> [Task objective] Reproduce exactly the line that contains "(179, 289) = (457, 203): green" and every line after it through the end of the records below, leaving out all pictures.

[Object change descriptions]
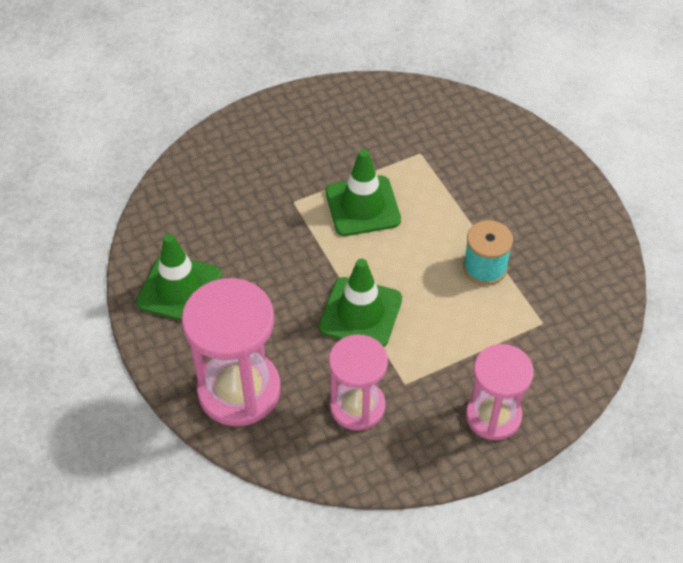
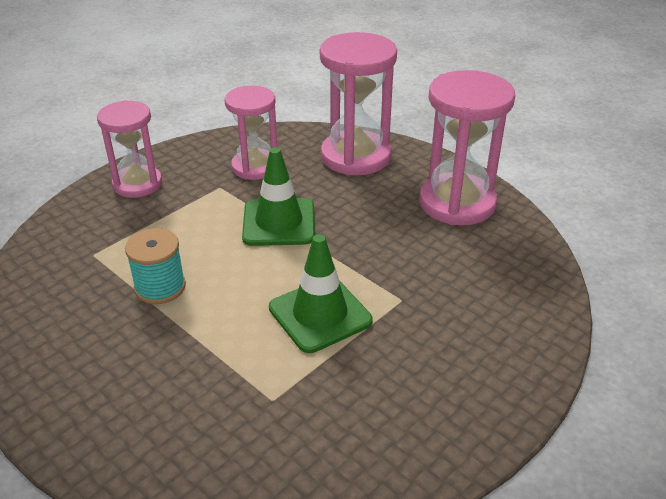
camera: 160 degrees right, 15 degrees down
(179, 289) = (457, 203): green traffic cone -> pink hourglass

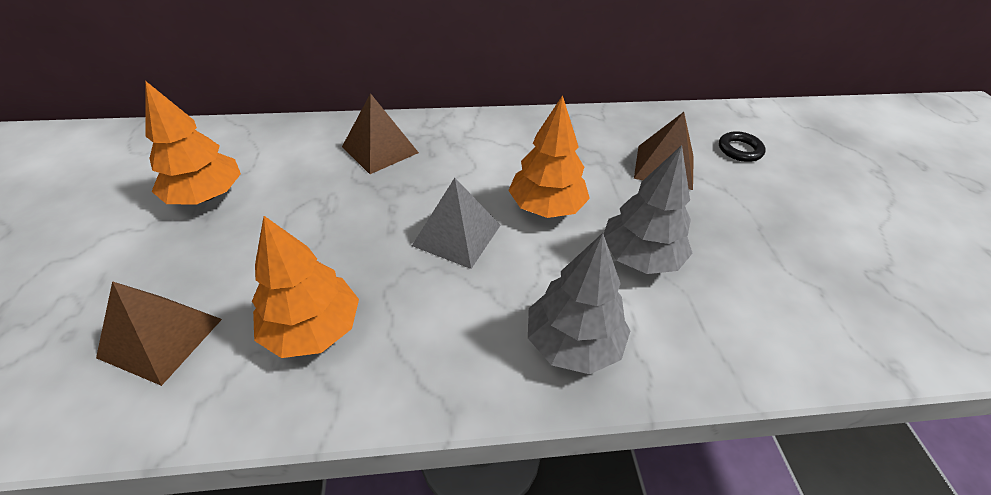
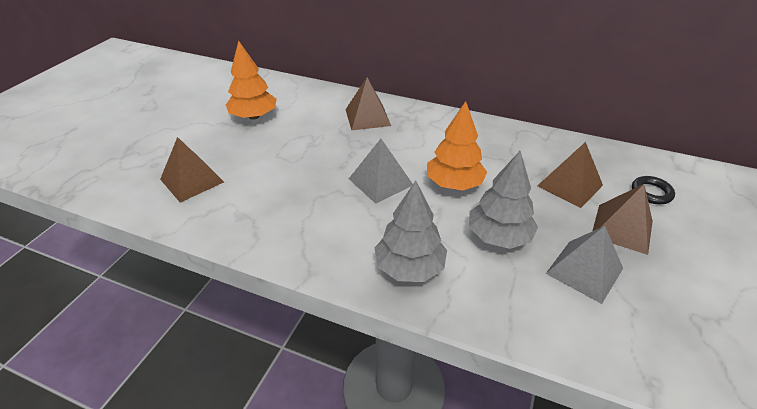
camera: 30 degrees right, 5 degrees down
(313, 329) = (265, 203): orange tree -> none
(744, 199) = (622, 228): none -> brown pyramid
(748, 263) = (584, 270): none -> grey pyramid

> [Finished exercise]
(179, 289) = (457, 203): green traffic cone -> pink hourglass

camera: 30 degrees right, 5 degrees down
(313, 329) = (265, 203): orange tree -> none
(744, 199) = (622, 228): none -> brown pyramid
(748, 263) = (584, 270): none -> grey pyramid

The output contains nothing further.